_Exercise data_.
* * * * *

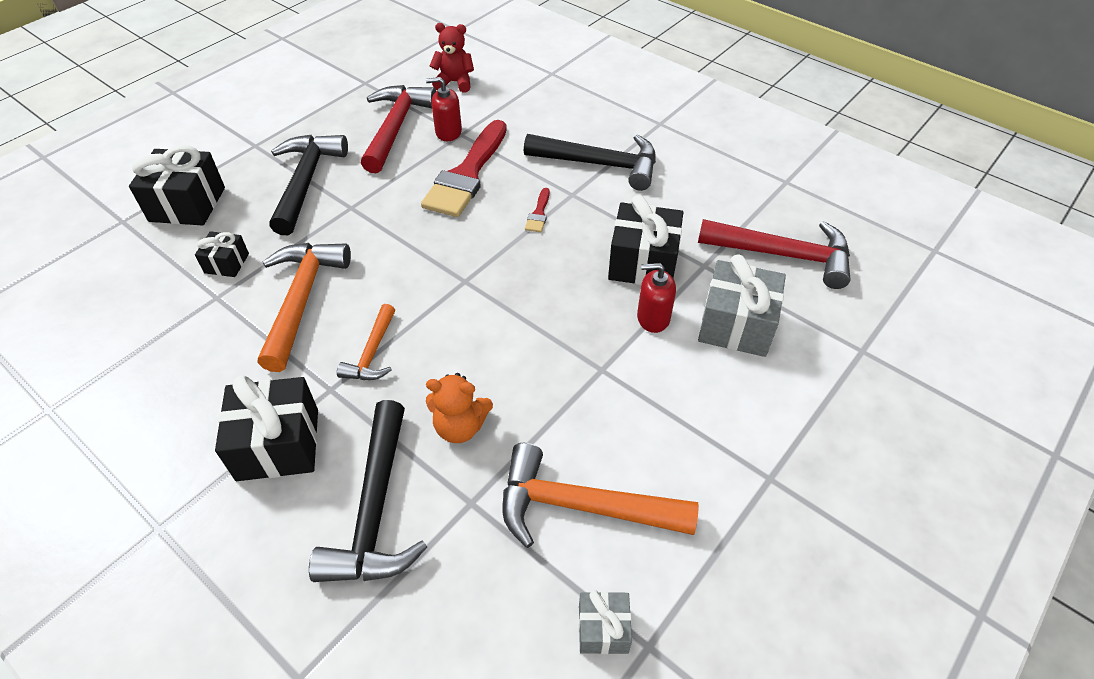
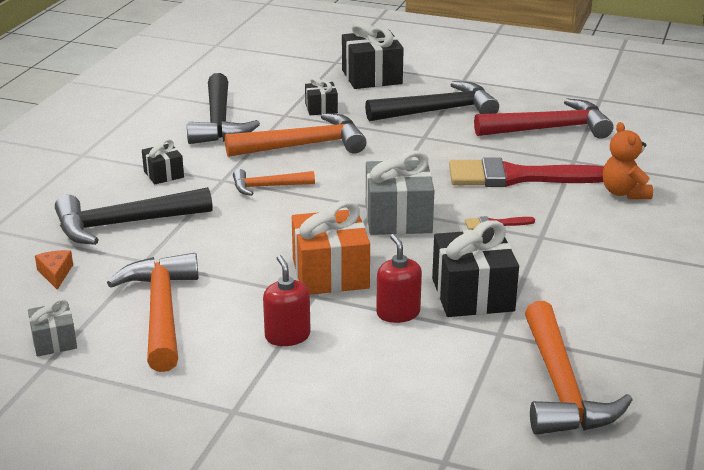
camera: 70 degrees right, 20 degrees down
(278, 444) = (163, 174): black gift -> black gift, size x0.54
(448, 132) = (570, 154): red soap dispenser -> red soap dispenser (287, 336)
(454, 607) = (55, 273): none -> orange cheese
(455, 82) = (652, 139): red teddy bear -> none
(460, 427) = (214, 240): orange teddy bear -> orange teddy bear (624, 193)
(569, 347) = (330, 273): none -> orange gift
(600, 164) = (605, 243): black hammer -> black hammer (219, 122)
(736, 325) = (424, 366): grey gift -> grey gift (398, 218)
(783, 255) = (561, 387): red hammer -> orange hammer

* * * * *

_Task to complete_.
Omit every picture, then repeat the remaining data exactly as it appears above.

_Answer area_.
camera: 70 degrees right, 20 degrees down
(278, 444) = (163, 174): black gift -> black gift, size x0.54
(448, 132) = (570, 154): red soap dispenser -> red soap dispenser (287, 336)
(454, 607) = (55, 273): none -> orange cheese
(455, 82) = (652, 139): red teddy bear -> none
(460, 427) = (214, 240): orange teddy bear -> orange teddy bear (624, 193)
(569, 347) = (330, 273): none -> orange gift
(600, 164) = (605, 243): black hammer -> black hammer (219, 122)
(736, 325) = (424, 366): grey gift -> grey gift (398, 218)
(783, 255) = (561, 387): red hammer -> orange hammer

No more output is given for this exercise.